Below is a listing. Gather each line of it that contains "none".

Data supplied:
++++++

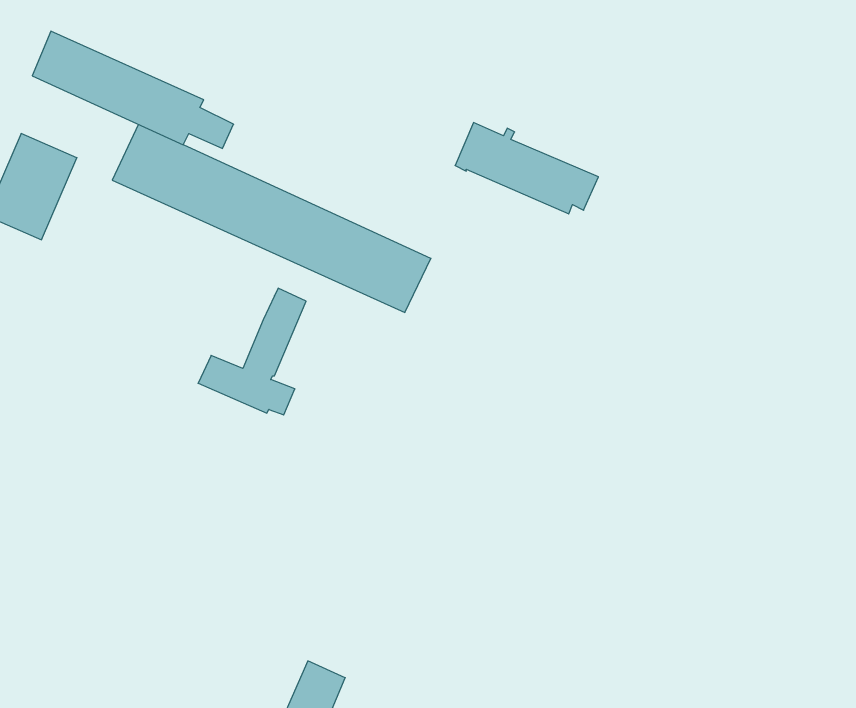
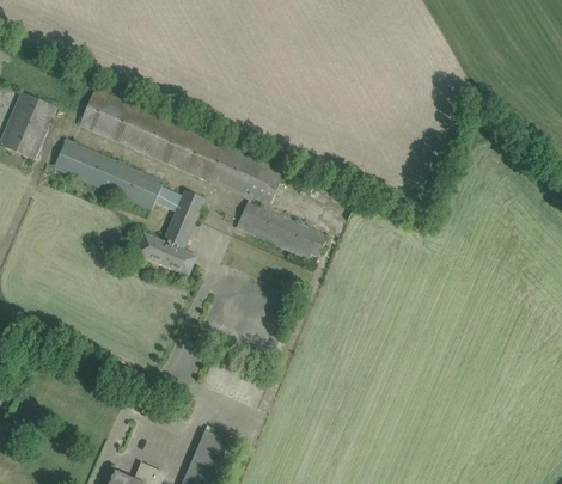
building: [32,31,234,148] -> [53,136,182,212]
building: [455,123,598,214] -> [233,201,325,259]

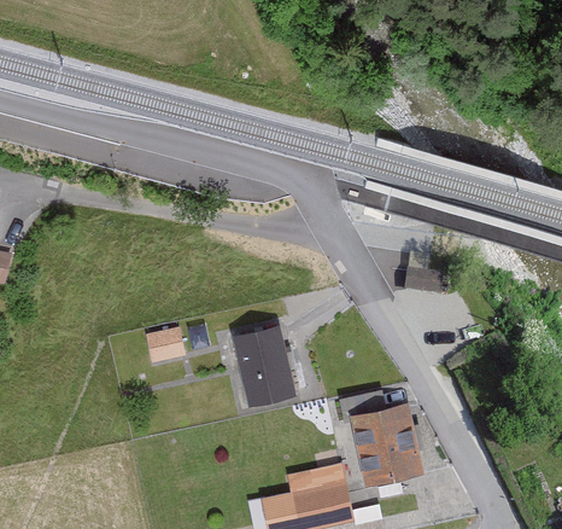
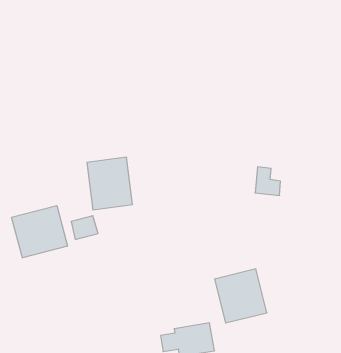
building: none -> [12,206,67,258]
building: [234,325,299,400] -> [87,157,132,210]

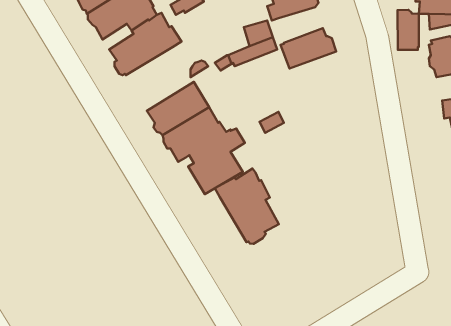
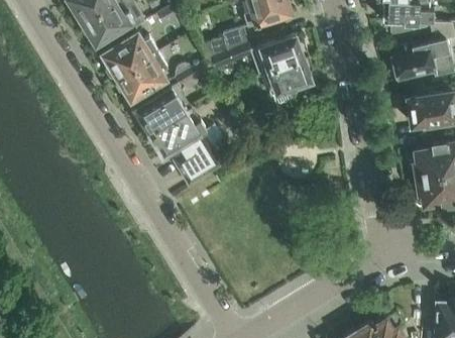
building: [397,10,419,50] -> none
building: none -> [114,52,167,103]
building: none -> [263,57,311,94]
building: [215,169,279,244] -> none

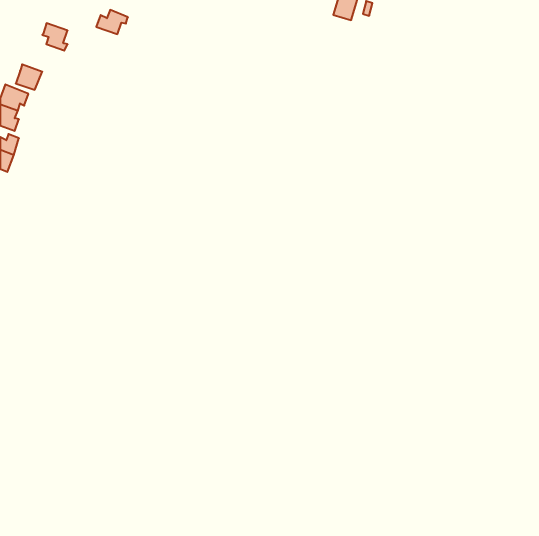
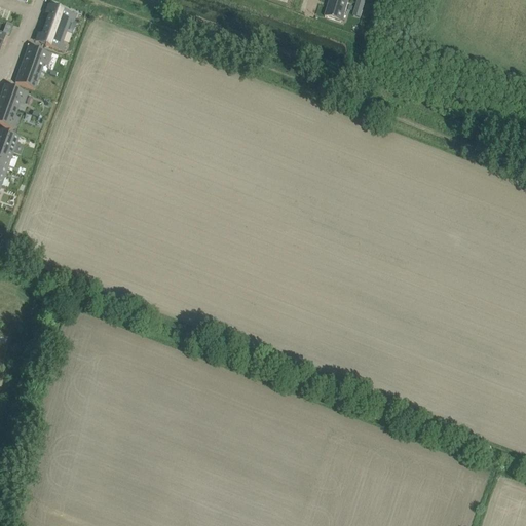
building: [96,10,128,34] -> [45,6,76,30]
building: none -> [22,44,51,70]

++++++

Solution for this problem:
building: none -> [12,206,67,258]
building: [397,10,419,50] -> none
building: none -> [114,52,167,103]
building: none -> [263,57,311,94]
building: [215,169,279,244] -> none
building: none -> [22,44,51,70]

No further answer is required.